Your goal: Below is a block of records. Copy every line in it that contains the word "LEDK".

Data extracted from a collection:
((

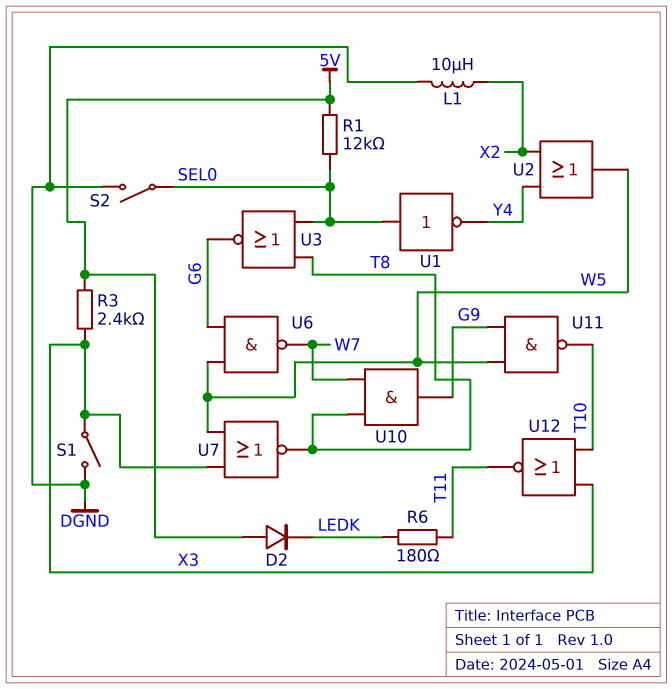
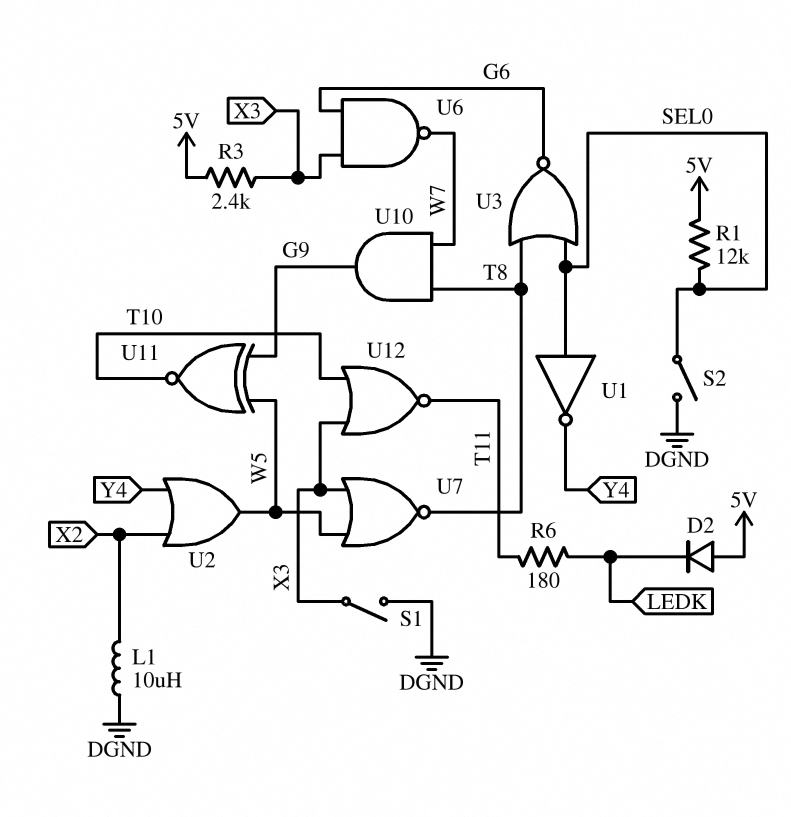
U6: NAND (in G6, in W5, out W7) -> NAND (in G6, in X3, out W7)
U11: NAND (in G9, in W5, out T10) -> XNOR (in G9, in W5, out T10)

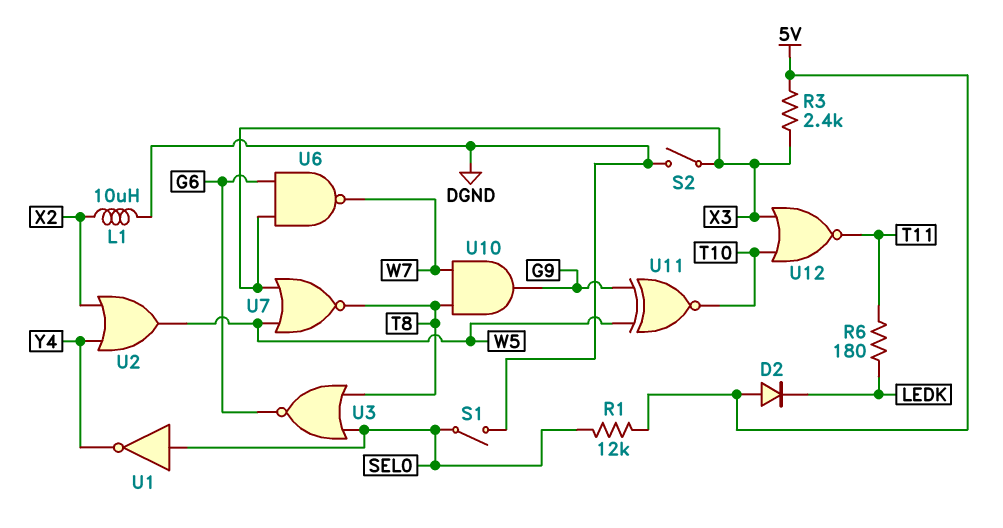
S1: switch (DGND, X3) -> switch (DGND, SEL0)
S2: switch (DGND, SEL0) -> switch (DGND, X3)

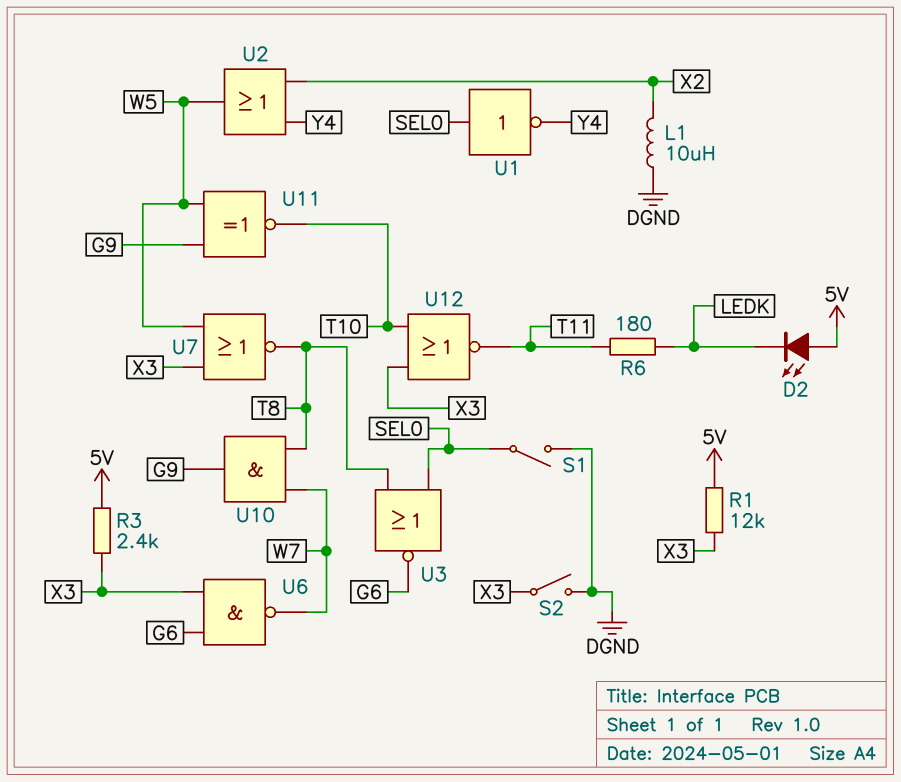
D2: diode (A 5V, K LEDK) -> LED (A 5V, K LEDK)
R1: 12k (5V, SEL0) -> 12k (5V, X3)

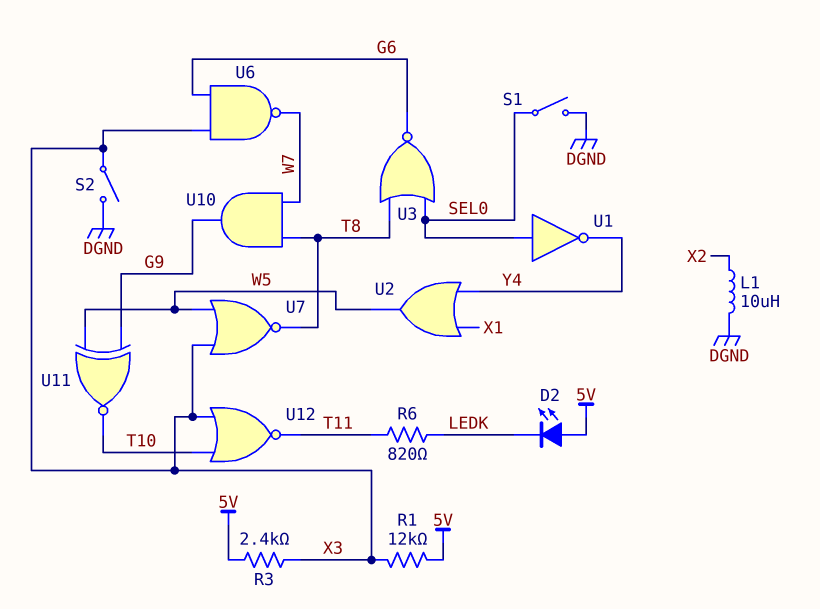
R6: 180 (LEDK, T11) -> 820 (LEDK, T11)
U2: OR (in X2, in Y4, out W5) -> OR (in X1, in Y4, out W5)

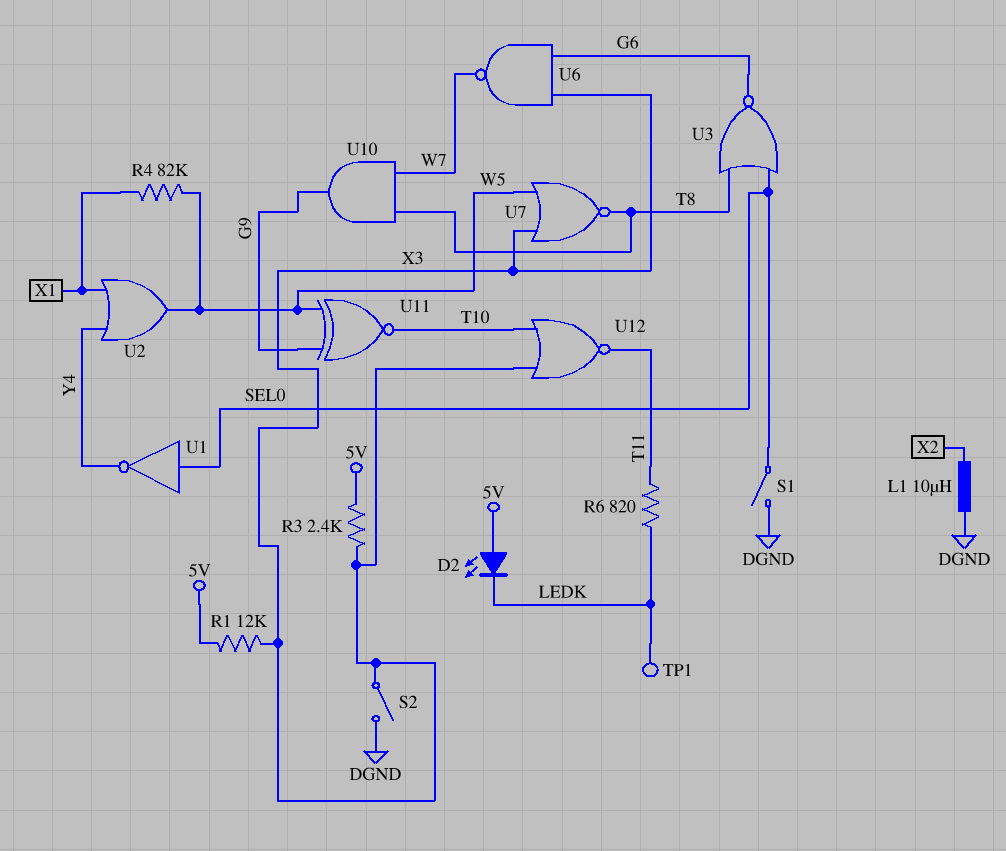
R4: none -> 82k (W5, X1)
TP1: none -> test point (LEDK)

))

Problem solution:
D2: diode (A 5V, K LEDK) -> LED (A 5V, K LEDK)
R6: 180 (LEDK, T11) -> 820 (LEDK, T11)
TP1: none -> test point (LEDK)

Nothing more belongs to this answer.